**What to produce:** Search the records for the word "size" and copy every line in which it occurs.

(Before-and-after object listings)
· · · ·
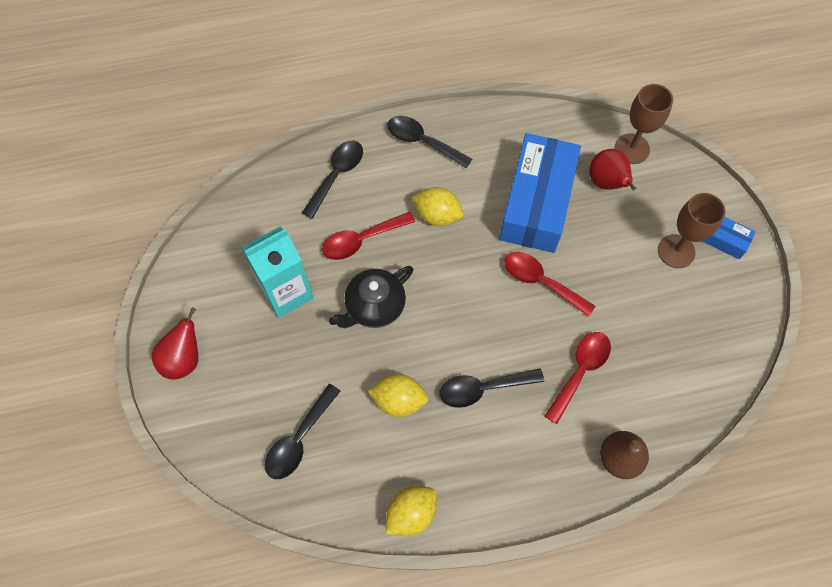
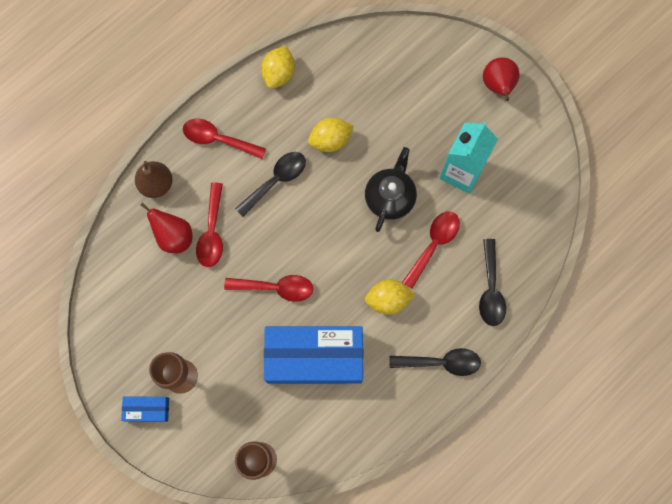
camera: 150 degrees right, 10 degrees up
black spoon [265,384,340,479] -> none
blue box [499,133,581,253] -> blue box turned 75 degrees counterclockwise [264,326,363,384]
red pear [589,149,636,191] -> red pear moved to [140,202,193,253]
none -> red spoon [183,119,266,159]

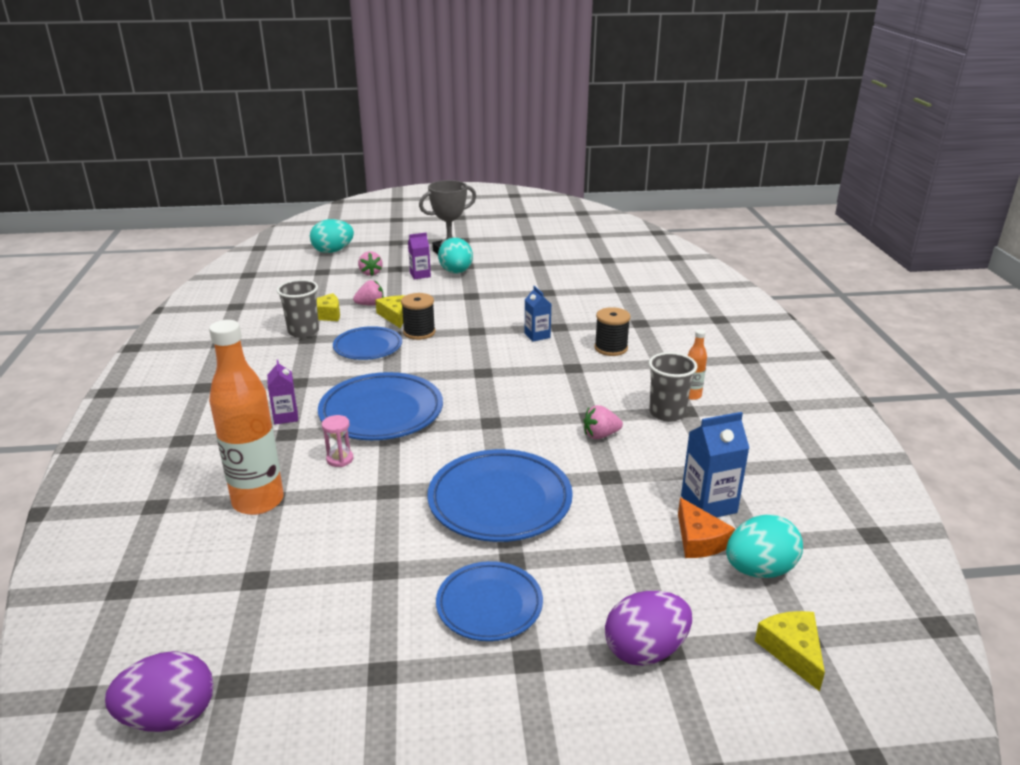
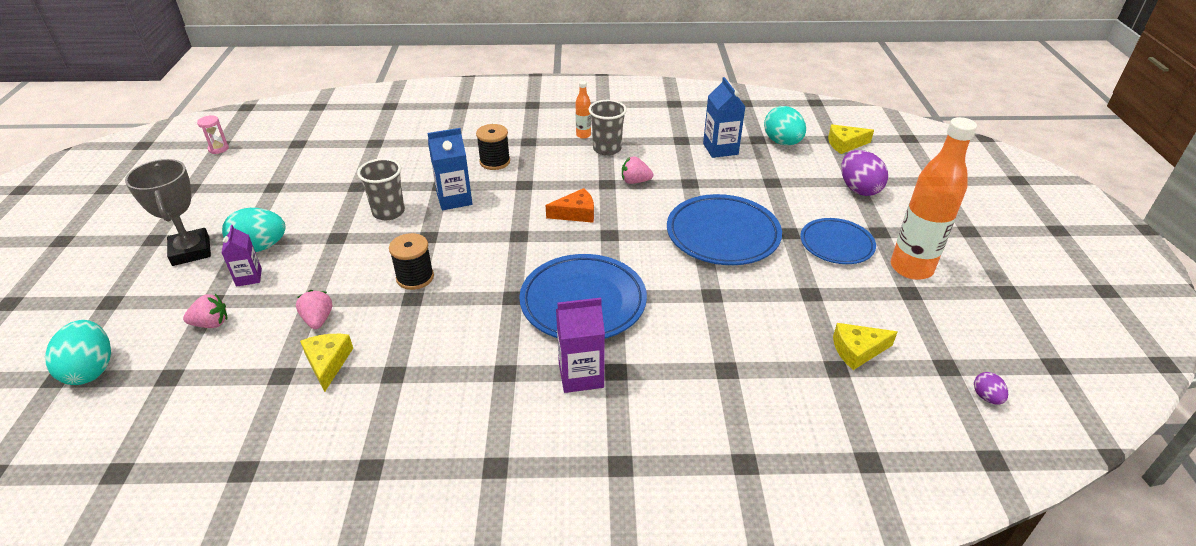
camera: 85 degrees left, 10 degrees up
purple egg [105,651,214,732] -> purple egg [974,372,1008,404], size x0.50
orange bottle [209,320,284,515] -> orange bottle moved to [891,117,977,280]
purple carton [267,360,298,424] -> purple carton [556,298,605,393], size x1.53
grey cup [277,279,319,338] -> grey cup moved to [357,158,405,220]
pink hourglass [322,415,353,467] -> pink hourglass moved to [197,115,229,154]
blue plate [333,326,402,360] -> none
yellow cheese [375,295,406,328] -> yellow cheese moved to [833,323,897,370]
blue carton [525,286,551,342] -> blue carton [427,128,472,210], size x1.53
pink strawberry [583,405,623,439] -> pink strawberry turned 105 degrees clockwise [622,156,653,184]
orange cheese [678,497,735,558] -> orange cheese moved to [546,188,594,223]

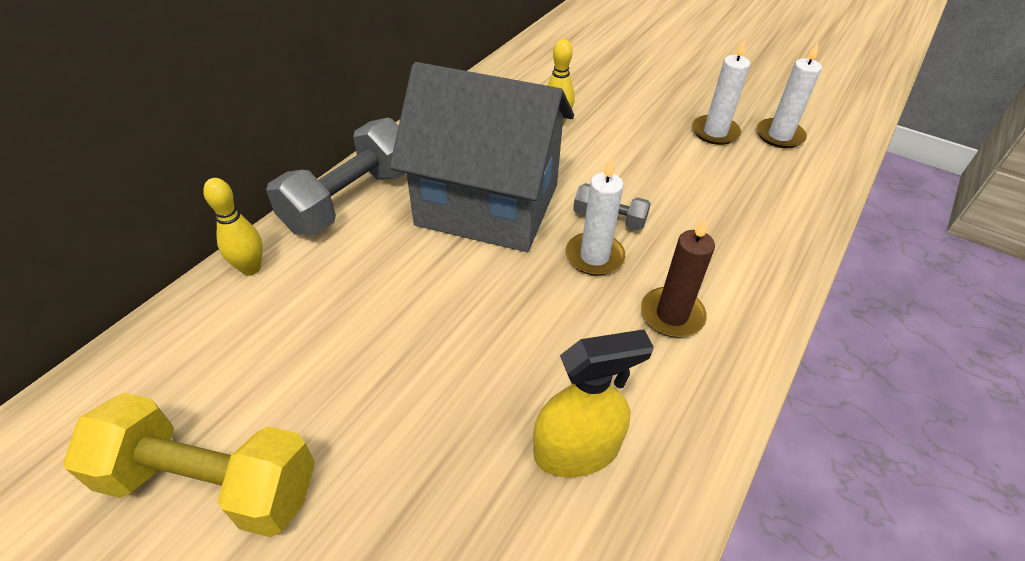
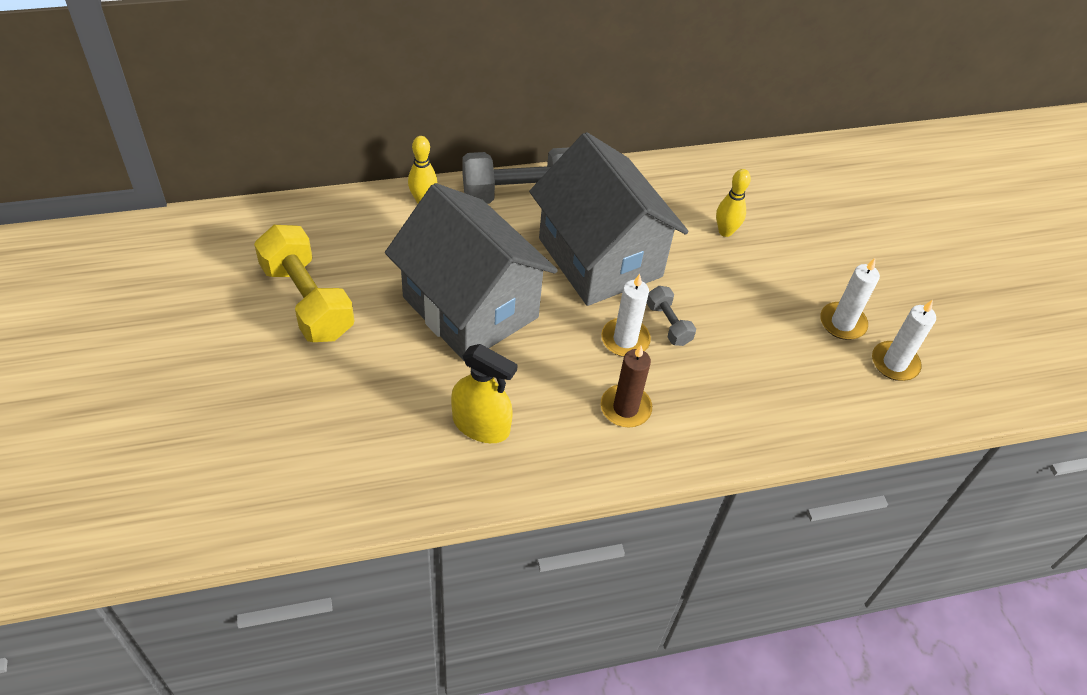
camera: 40 degrees right, 5 degrees up
none -> grey house [385,183,558,362]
· · · ·
**Answer area:**
purple egg [105,651,214,732] -> purple egg [974,372,1008,404], size x0.50
purple carton [267,360,298,424] -> purple carton [556,298,605,393], size x1.53
blue carton [525,286,551,342] -> blue carton [427,128,472,210], size x1.53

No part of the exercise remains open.